> What the task requires
Only the lines that contain the string "GATE" belong in the answer; pull them from the records.
Listed records below:
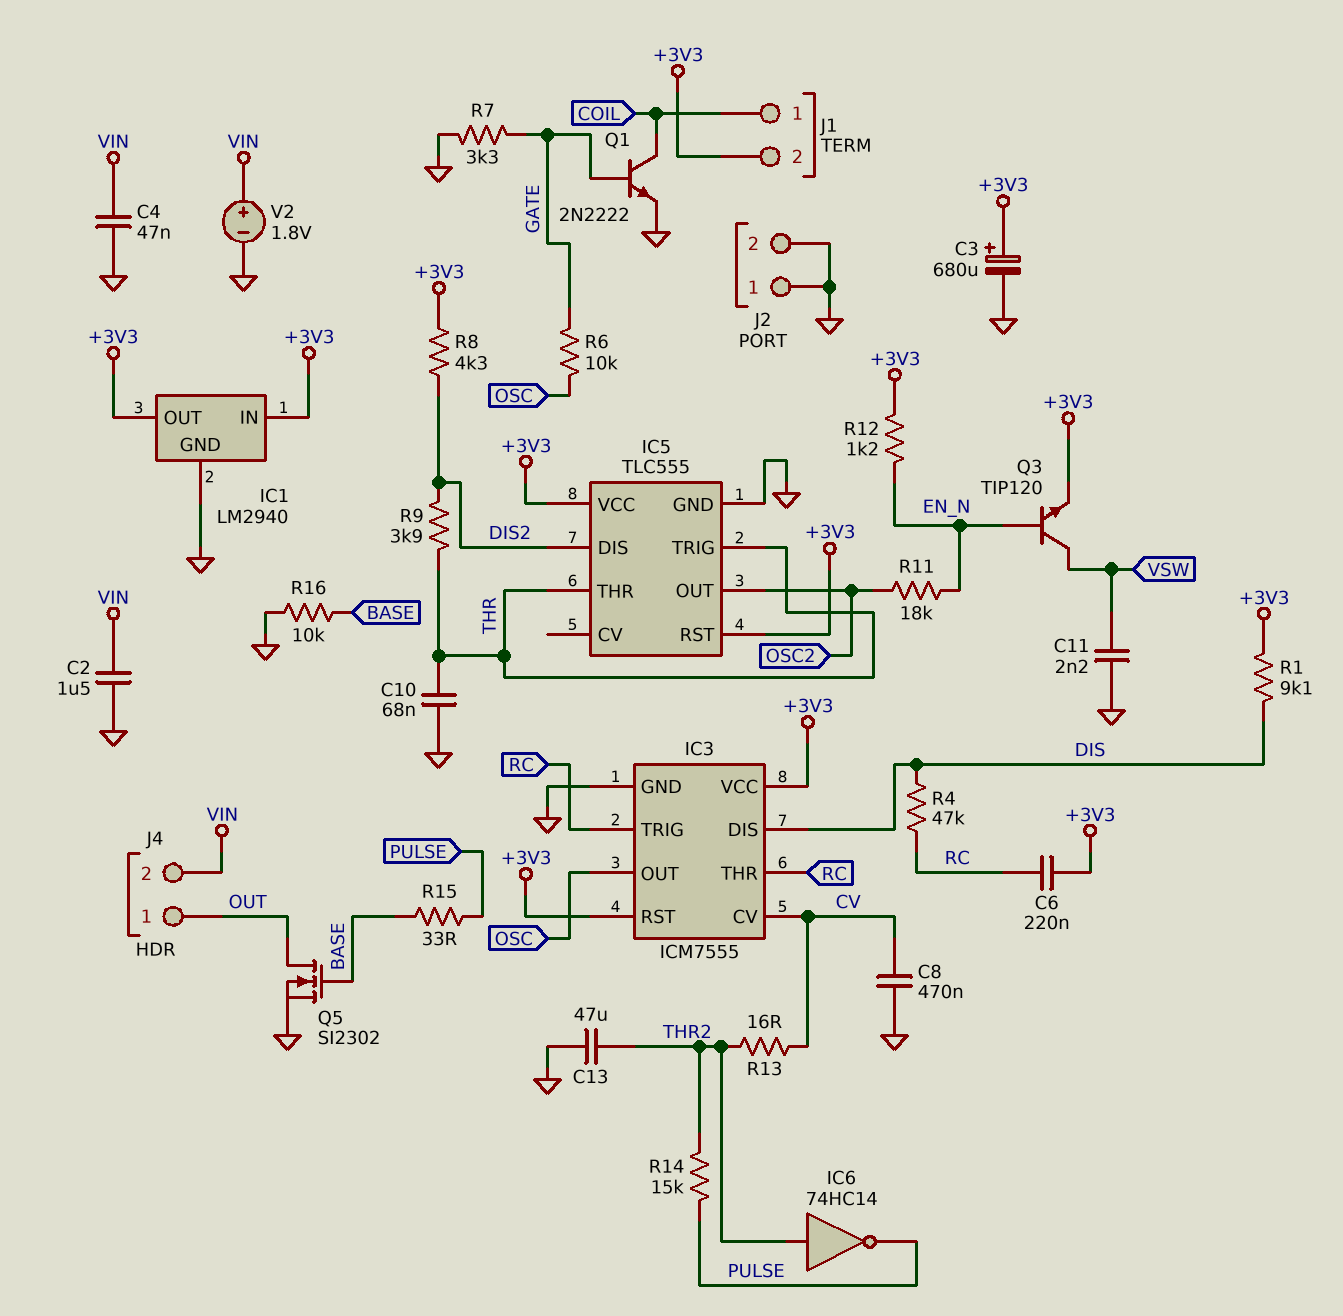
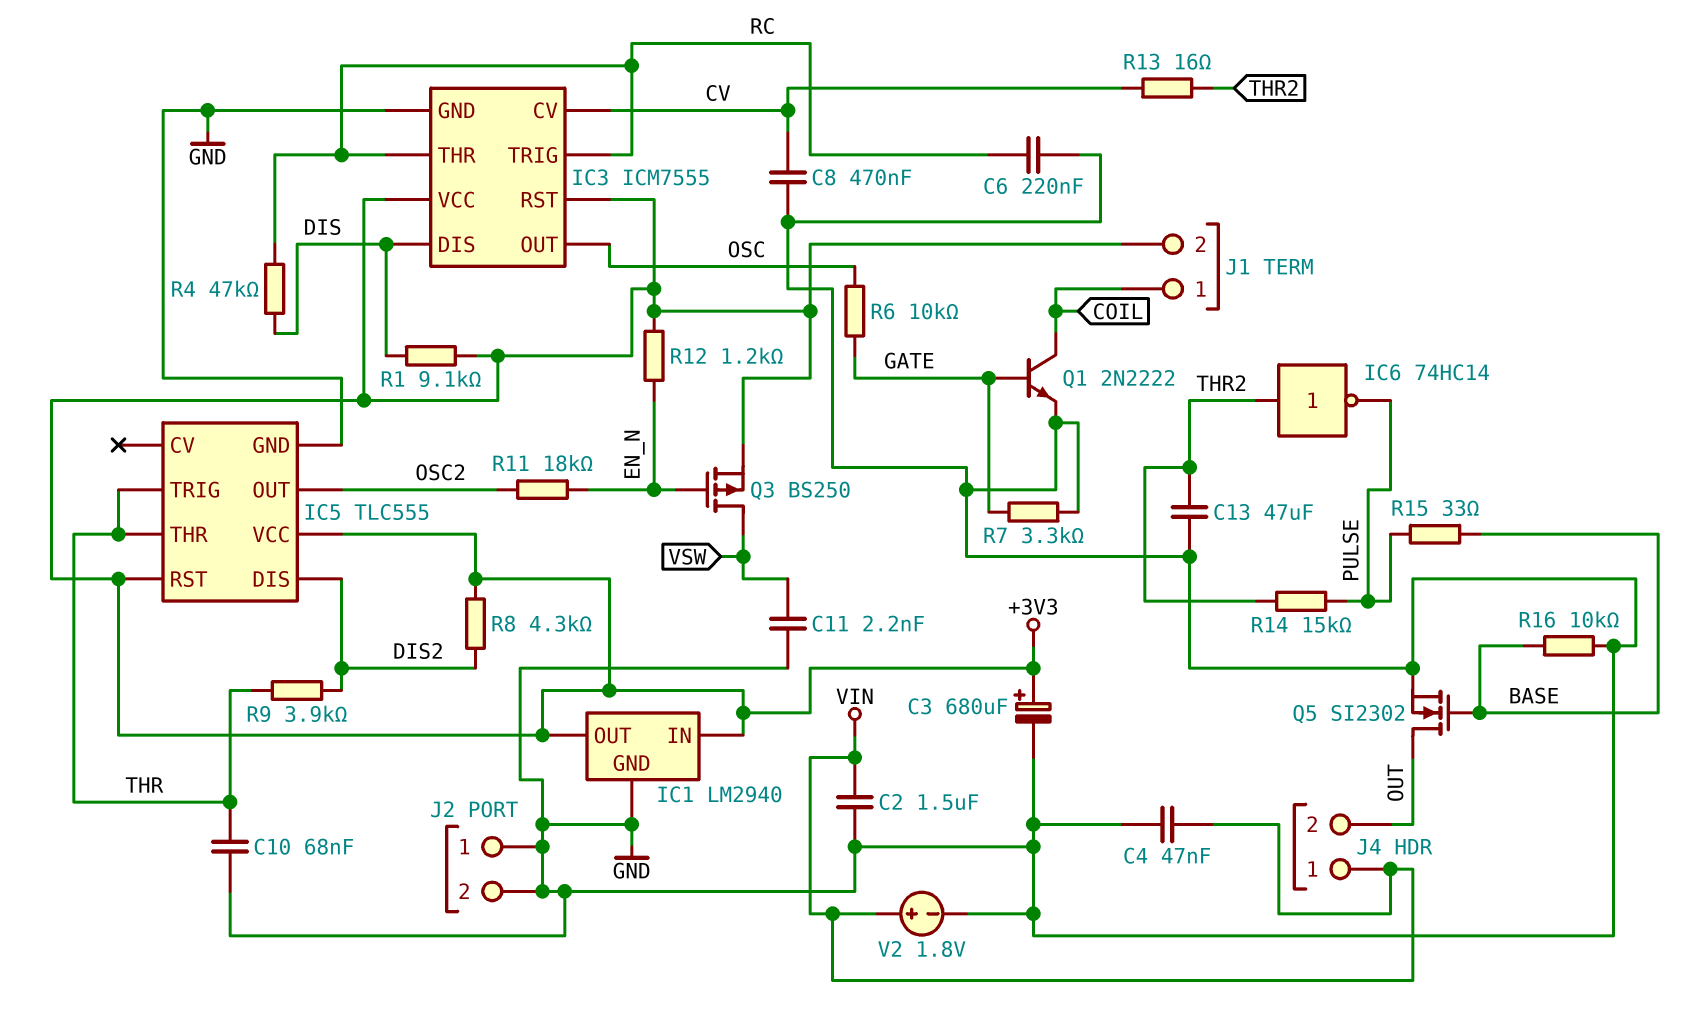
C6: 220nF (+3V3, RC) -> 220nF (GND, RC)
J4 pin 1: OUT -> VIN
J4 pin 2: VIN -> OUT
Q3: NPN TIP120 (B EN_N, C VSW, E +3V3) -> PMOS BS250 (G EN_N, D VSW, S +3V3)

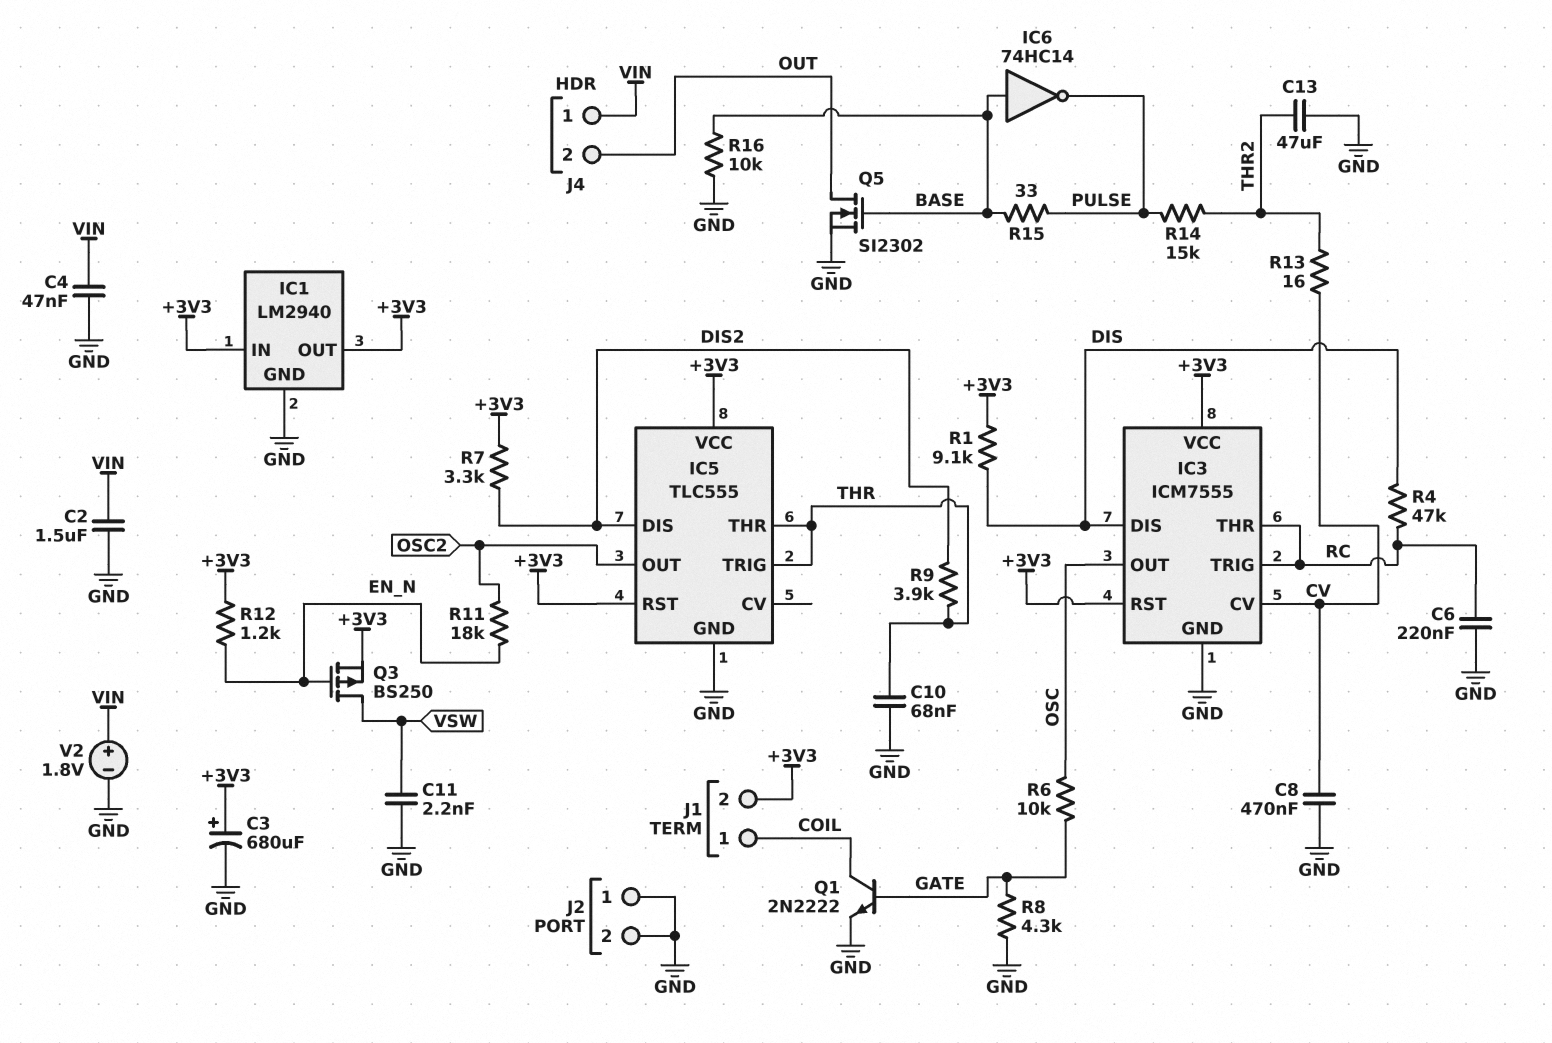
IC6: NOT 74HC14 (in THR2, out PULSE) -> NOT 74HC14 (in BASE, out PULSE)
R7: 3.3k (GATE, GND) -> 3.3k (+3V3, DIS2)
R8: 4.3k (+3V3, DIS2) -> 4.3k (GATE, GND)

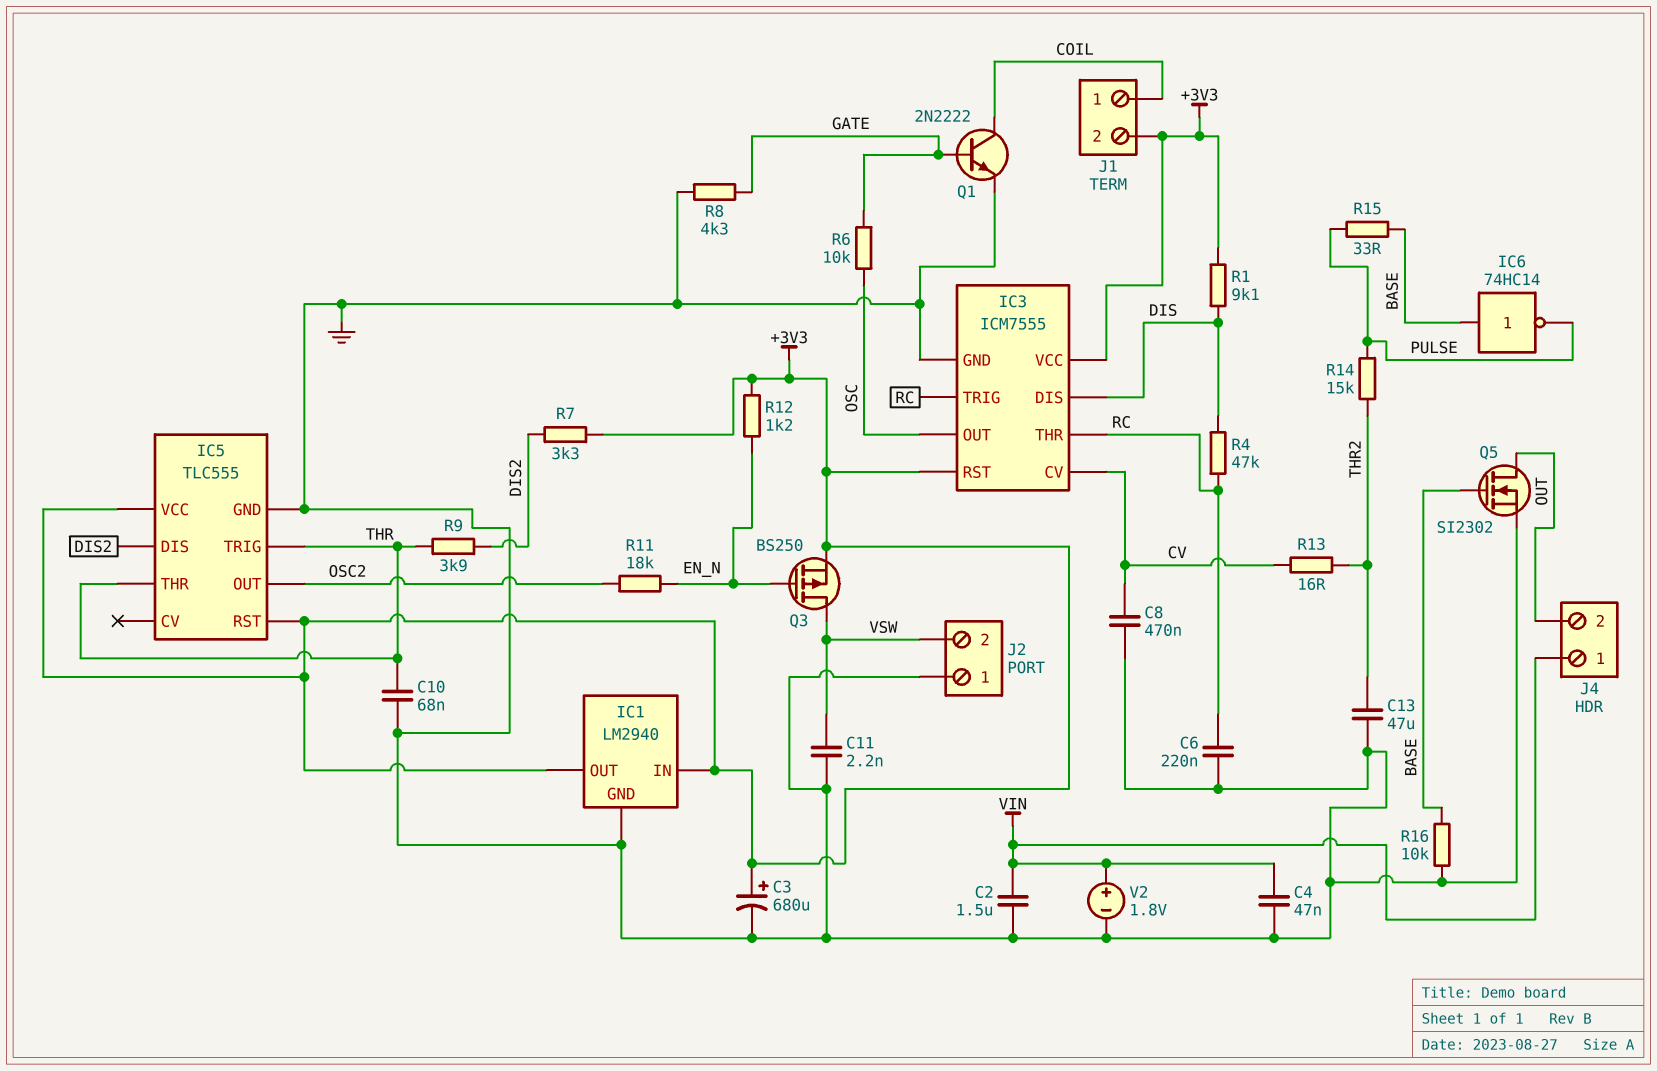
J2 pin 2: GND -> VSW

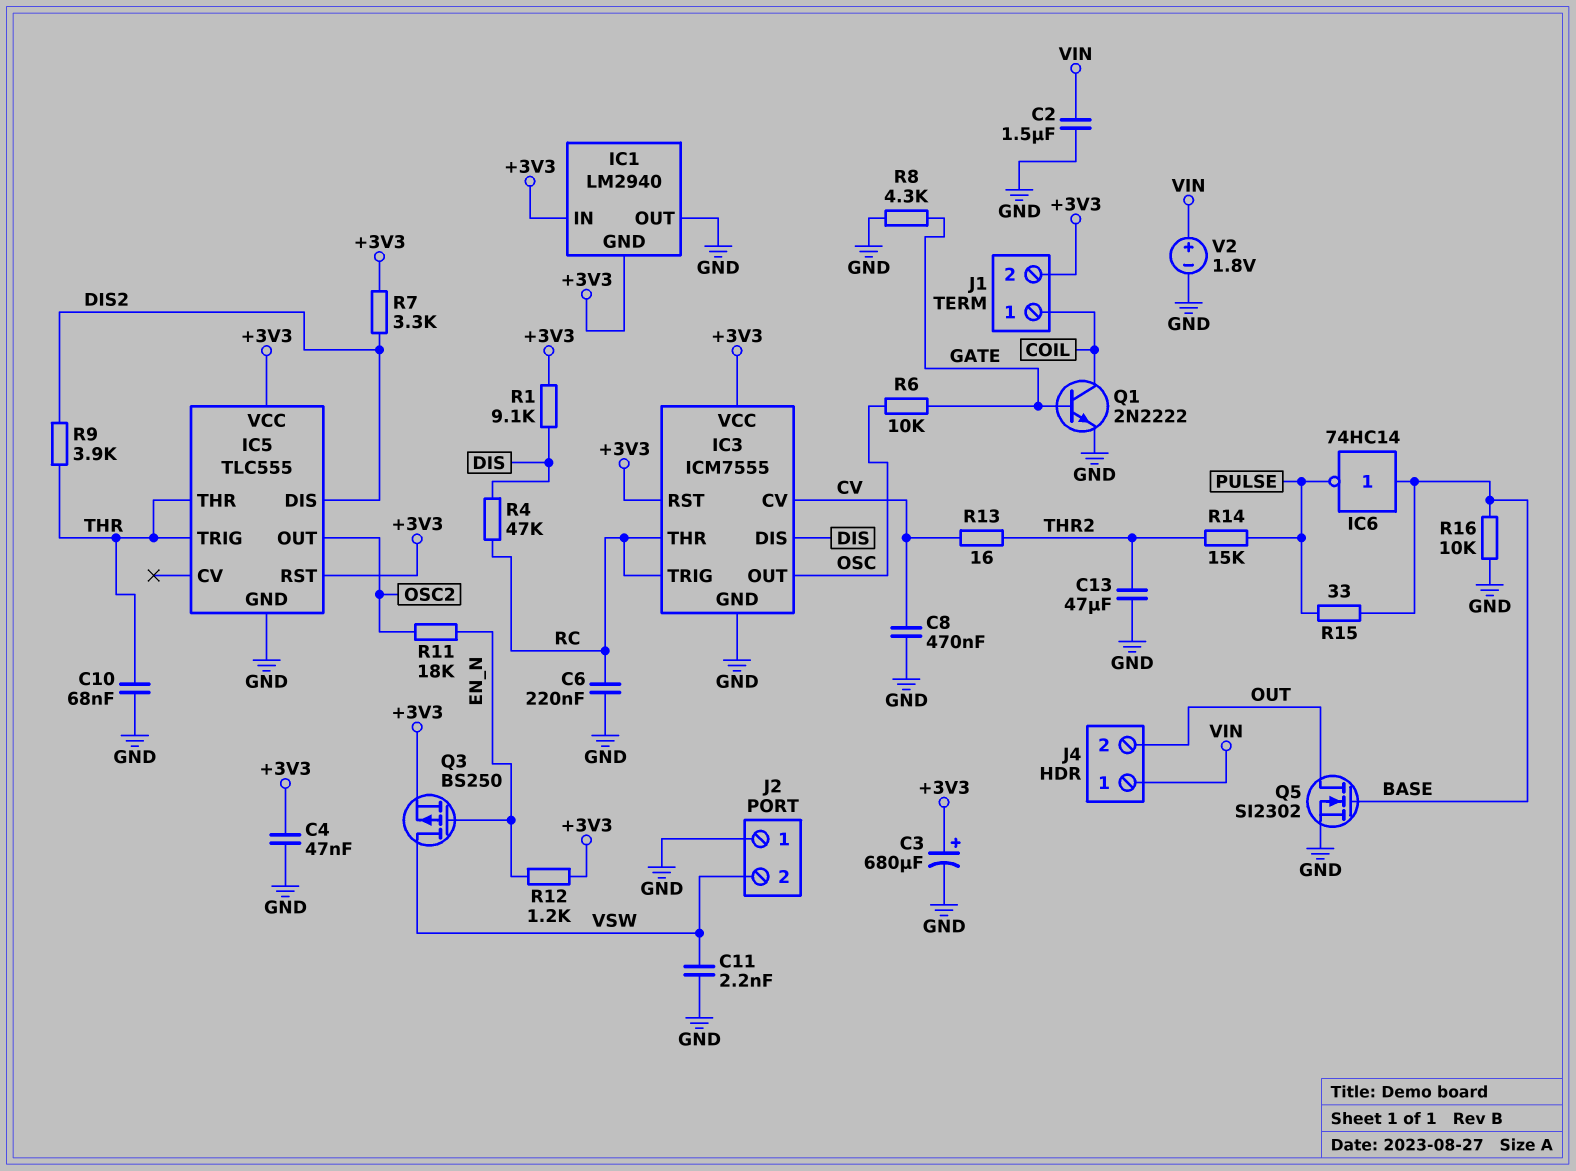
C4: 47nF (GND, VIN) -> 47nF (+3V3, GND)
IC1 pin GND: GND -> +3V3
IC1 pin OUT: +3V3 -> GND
End of Listed records.
> Task output
R7: 3.3k (GATE, GND) -> 3.3k (+3V3, DIS2)
R8: 4.3k (+3V3, DIS2) -> 4.3k (GATE, GND)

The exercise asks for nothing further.